##### SUPPLIED MATERIAL
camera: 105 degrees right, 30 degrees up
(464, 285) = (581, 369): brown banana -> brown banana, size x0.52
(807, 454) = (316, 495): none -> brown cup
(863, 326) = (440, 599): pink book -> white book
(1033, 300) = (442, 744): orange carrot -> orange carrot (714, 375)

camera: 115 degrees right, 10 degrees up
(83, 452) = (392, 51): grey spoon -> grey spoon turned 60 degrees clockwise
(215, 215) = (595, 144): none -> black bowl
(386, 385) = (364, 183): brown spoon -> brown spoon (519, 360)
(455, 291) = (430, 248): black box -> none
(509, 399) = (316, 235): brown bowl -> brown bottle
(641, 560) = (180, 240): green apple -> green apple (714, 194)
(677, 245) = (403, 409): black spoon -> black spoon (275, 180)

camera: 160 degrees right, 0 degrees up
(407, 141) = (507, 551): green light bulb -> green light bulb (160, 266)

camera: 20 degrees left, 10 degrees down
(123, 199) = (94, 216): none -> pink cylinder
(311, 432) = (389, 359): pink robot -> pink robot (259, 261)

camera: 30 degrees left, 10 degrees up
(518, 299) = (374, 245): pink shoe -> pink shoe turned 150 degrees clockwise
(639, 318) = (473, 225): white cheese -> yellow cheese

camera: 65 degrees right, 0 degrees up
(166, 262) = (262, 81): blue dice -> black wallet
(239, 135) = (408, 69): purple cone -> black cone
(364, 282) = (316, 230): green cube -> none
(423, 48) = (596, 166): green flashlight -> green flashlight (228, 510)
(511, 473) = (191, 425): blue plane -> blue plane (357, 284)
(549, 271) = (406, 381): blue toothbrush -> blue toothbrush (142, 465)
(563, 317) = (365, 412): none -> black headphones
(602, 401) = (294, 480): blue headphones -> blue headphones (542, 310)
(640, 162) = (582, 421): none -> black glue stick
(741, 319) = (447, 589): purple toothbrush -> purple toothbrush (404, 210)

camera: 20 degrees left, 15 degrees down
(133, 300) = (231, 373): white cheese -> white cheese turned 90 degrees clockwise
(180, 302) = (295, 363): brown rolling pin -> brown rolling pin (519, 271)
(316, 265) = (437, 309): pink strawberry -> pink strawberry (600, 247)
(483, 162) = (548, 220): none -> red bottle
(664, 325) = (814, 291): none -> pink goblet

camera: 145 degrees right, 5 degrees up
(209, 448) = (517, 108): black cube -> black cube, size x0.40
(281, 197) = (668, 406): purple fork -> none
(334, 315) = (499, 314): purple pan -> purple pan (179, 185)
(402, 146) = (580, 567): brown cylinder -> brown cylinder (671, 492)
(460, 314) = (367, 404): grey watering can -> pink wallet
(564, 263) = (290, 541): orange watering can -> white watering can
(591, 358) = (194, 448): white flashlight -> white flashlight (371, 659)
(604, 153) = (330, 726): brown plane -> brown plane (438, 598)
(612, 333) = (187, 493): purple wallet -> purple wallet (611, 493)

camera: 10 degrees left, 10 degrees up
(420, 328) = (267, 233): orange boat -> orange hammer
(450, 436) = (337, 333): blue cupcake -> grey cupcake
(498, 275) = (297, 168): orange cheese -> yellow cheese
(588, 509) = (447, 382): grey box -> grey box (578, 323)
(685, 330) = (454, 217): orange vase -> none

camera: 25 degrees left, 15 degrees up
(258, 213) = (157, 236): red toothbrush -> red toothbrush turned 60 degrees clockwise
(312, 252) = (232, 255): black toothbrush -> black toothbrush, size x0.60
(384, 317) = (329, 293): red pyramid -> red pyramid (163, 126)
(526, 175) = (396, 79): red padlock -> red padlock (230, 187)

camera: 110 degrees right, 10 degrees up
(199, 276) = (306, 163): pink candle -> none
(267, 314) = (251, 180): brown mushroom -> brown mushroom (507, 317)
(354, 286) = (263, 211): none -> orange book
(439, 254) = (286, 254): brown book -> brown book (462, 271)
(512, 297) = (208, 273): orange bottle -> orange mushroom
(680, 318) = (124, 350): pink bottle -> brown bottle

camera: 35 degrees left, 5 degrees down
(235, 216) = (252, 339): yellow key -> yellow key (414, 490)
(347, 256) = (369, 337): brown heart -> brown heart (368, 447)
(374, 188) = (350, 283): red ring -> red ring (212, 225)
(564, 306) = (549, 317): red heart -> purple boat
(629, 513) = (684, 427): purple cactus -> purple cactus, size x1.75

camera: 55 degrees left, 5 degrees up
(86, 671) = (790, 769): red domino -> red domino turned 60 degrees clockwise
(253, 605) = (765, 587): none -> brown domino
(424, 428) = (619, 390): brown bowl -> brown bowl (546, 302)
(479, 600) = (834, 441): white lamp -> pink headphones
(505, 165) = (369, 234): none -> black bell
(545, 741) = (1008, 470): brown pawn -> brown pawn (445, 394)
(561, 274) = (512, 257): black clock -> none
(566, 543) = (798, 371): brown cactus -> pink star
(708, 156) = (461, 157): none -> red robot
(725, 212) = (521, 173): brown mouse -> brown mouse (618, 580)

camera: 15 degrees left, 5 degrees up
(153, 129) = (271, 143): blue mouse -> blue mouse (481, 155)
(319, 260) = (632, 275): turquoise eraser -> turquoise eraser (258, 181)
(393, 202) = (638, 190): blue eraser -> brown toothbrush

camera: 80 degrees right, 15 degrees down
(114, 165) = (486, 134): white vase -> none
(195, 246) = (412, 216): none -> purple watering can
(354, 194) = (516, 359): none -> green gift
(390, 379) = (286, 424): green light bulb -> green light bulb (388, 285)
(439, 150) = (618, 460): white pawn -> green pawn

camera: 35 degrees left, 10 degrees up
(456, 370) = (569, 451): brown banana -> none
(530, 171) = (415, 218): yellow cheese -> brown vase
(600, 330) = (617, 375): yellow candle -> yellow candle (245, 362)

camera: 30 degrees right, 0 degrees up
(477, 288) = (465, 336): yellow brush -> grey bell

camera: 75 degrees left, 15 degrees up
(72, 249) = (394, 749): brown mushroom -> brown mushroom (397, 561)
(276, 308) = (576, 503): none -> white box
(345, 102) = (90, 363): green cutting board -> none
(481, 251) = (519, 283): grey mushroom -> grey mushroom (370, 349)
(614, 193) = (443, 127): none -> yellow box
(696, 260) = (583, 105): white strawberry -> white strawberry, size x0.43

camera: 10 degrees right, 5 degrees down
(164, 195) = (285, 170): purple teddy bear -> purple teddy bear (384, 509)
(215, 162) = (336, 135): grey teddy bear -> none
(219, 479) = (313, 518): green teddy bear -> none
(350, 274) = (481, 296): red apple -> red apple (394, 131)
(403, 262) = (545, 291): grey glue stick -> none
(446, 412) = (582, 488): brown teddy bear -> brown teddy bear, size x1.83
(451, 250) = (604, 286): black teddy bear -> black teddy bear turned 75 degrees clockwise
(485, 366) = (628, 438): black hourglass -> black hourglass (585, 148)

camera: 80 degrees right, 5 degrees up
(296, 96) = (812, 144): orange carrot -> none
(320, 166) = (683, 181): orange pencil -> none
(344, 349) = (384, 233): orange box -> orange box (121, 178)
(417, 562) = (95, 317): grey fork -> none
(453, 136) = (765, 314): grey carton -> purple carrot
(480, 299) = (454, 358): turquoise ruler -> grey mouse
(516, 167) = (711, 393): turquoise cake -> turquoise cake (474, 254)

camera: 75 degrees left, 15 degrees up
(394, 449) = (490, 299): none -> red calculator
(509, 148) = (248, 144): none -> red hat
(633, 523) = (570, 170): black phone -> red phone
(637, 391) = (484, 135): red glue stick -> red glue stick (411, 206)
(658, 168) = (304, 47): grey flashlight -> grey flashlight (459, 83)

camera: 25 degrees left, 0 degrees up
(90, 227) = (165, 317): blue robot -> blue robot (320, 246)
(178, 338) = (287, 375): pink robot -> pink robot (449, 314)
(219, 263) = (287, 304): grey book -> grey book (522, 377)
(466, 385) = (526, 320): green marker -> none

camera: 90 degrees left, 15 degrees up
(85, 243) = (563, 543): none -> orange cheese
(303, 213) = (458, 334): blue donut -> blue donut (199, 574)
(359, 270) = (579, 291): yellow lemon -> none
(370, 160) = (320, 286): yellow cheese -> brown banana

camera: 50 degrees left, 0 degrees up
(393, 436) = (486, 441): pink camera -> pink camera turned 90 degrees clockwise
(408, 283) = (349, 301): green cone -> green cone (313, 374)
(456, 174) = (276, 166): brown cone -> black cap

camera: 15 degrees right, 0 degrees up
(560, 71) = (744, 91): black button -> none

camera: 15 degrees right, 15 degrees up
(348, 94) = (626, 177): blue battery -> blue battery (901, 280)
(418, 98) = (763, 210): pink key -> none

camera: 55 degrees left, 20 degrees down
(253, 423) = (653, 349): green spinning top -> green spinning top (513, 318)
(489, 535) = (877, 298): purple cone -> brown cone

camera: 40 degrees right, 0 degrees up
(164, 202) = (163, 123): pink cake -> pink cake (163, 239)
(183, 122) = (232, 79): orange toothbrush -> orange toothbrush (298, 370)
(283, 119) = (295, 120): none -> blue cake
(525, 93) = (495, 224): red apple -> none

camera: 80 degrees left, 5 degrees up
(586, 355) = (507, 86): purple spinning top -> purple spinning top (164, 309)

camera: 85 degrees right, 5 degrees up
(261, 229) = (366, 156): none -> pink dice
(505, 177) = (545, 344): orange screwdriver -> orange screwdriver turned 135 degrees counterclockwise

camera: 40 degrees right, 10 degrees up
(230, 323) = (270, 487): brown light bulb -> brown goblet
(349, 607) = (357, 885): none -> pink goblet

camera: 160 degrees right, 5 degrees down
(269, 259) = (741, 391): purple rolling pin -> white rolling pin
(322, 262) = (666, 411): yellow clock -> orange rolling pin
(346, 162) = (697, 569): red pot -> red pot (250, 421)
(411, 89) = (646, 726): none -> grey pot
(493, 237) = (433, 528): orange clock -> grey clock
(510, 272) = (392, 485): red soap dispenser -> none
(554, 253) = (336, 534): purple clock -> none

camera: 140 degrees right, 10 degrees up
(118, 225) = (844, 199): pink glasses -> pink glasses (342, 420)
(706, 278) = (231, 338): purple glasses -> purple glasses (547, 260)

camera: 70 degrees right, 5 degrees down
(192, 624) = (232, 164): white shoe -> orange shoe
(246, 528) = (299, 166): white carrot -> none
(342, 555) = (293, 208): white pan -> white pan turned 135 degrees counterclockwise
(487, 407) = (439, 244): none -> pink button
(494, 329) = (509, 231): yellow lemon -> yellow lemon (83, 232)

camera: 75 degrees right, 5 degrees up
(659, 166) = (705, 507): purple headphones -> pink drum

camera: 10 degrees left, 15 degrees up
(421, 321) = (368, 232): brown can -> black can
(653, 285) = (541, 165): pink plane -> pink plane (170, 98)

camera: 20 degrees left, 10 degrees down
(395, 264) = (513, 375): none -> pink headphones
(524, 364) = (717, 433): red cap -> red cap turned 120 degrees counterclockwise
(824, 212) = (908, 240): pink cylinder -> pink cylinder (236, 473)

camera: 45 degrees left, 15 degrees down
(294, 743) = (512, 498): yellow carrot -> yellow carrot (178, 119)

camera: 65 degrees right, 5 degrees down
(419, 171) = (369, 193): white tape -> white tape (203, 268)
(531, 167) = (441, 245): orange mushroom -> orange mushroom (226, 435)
##########
**WHAT NEEDS TO BE DONE:** Among the records above, only the lines between the line holding "(600, 330) = (617, 375): yellow" and the line holding "(344, 349) = (384, 233): orange", inclusive, are to be output, exactly as written.

**FINISHED TASK:**
(600, 330) = (617, 375): yellow candle -> yellow candle (245, 362)

camera: 30 degrees right, 0 degrees up
(477, 288) = (465, 336): yellow brush -> grey bell

camera: 75 degrees left, 15 degrees up
(72, 249) = (394, 749): brown mushroom -> brown mushroom (397, 561)
(276, 308) = (576, 503): none -> white box
(345, 102) = (90, 363): green cutting board -> none
(481, 251) = (519, 283): grey mushroom -> grey mushroom (370, 349)
(614, 193) = (443, 127): none -> yellow box
(696, 260) = (583, 105): white strawberry -> white strawberry, size x0.43

camera: 10 degrees right, 5 degrees down
(164, 195) = (285, 170): purple teddy bear -> purple teddy bear (384, 509)
(215, 162) = (336, 135): grey teddy bear -> none
(219, 479) = (313, 518): green teddy bear -> none
(350, 274) = (481, 296): red apple -> red apple (394, 131)
(403, 262) = (545, 291): grey glue stick -> none
(446, 412) = (582, 488): brown teddy bear -> brown teddy bear, size x1.83
(451, 250) = (604, 286): black teddy bear -> black teddy bear turned 75 degrees clockwise
(485, 366) = (628, 438): black hourglass -> black hourglass (585, 148)

camera: 80 degrees right, 5 degrees up
(296, 96) = (812, 144): orange carrot -> none
(320, 166) = (683, 181): orange pencil -> none
(344, 349) = (384, 233): orange box -> orange box (121, 178)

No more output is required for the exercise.